PROBLEM. Reproduce exactly, and solely, the lines running from the top of the data below through the line with "(438, 248) = (381, 254): yellow", both inclusive. Omit pictures.

DATA UNDER STUDY.
————
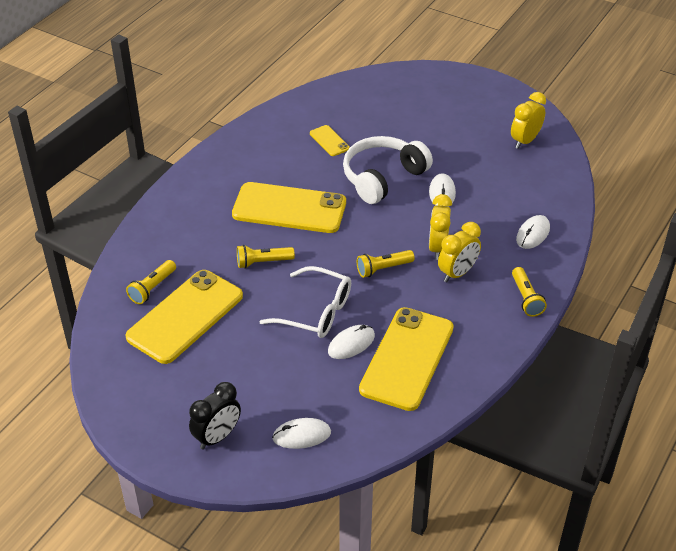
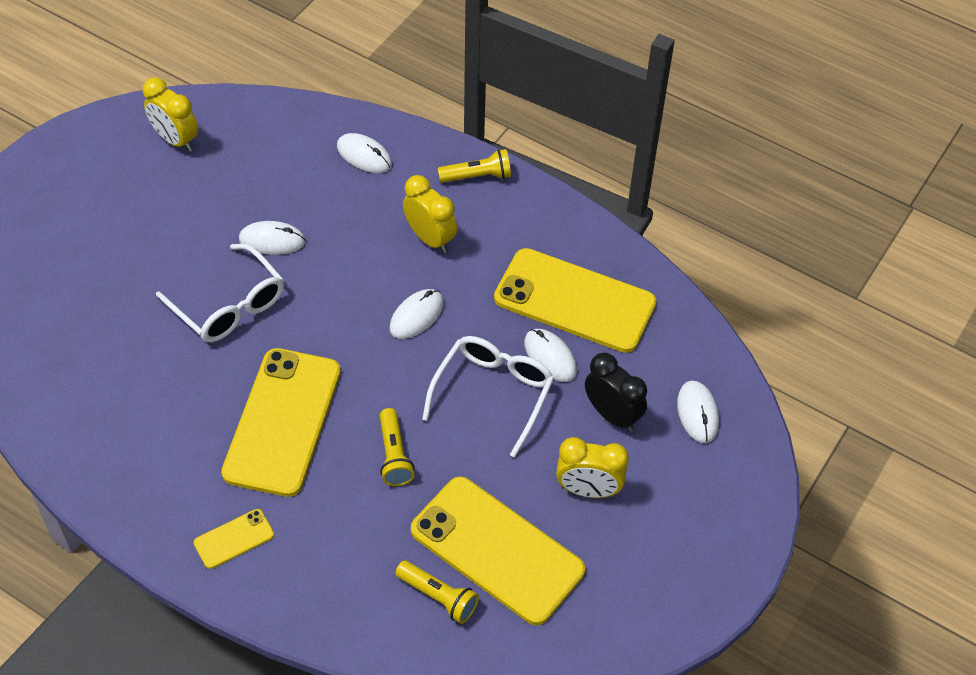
camera: 90 degrees left, 10 degrees up
(217, 437) = (704, 504): black clock -> black clock (612, 415)
(329, 141) = (132, 367): yellow phone -> yellow phone (234, 539)
(382, 177) = (229, 305): white headphones -> white glasses
(383, 269) = (416, 316): yellow flashlight -> white mouse
(438, 248) = (381, 254): yellow clock -> yellow clock (588, 490)

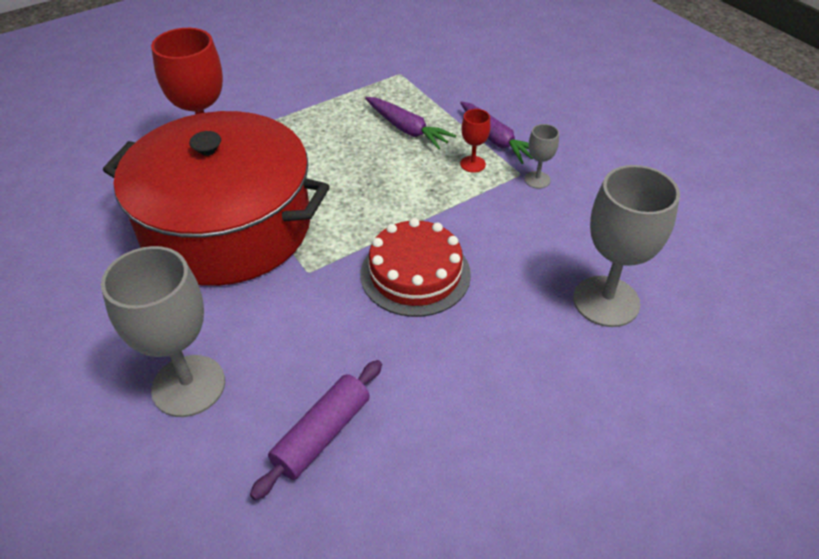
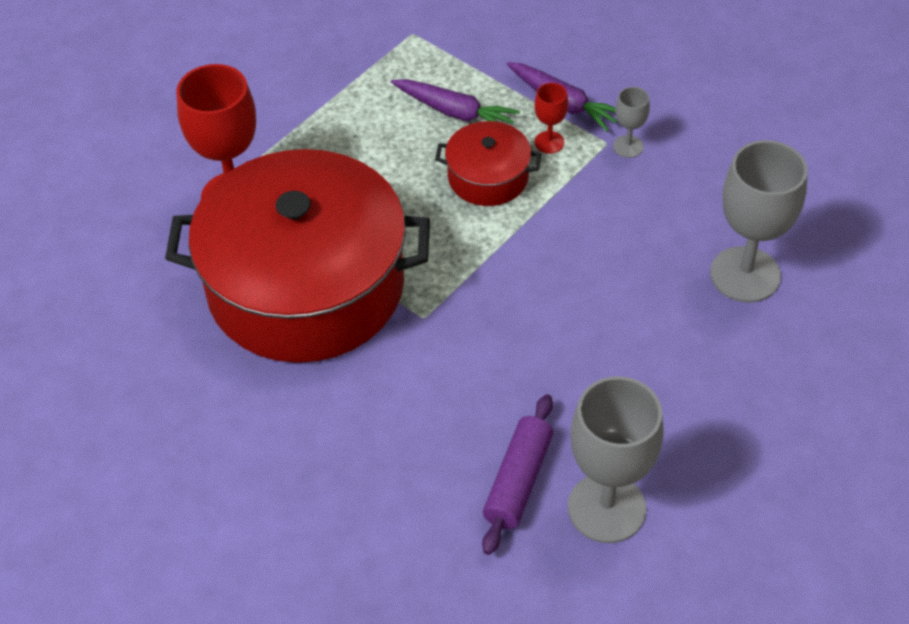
camera: 15 degrees left, 5 degrees up
(188, 386) = (360, 469): grey goblet -> grey goblet (606, 508)
(412, 178) = (488, 177): none -> red pot
(415, 274) = (539, 292): red cake -> none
————
WRITTEN SOLUTION.
camera: 90 degrees left, 10 degrees up
(217, 437) = (704, 504): black clock -> black clock (612, 415)
(329, 141) = (132, 367): yellow phone -> yellow phone (234, 539)
(382, 177) = (229, 305): white headphones -> white glasses
(383, 269) = (416, 316): yellow flashlight -> white mouse
(438, 248) = (381, 254): yellow clock -> yellow clock (588, 490)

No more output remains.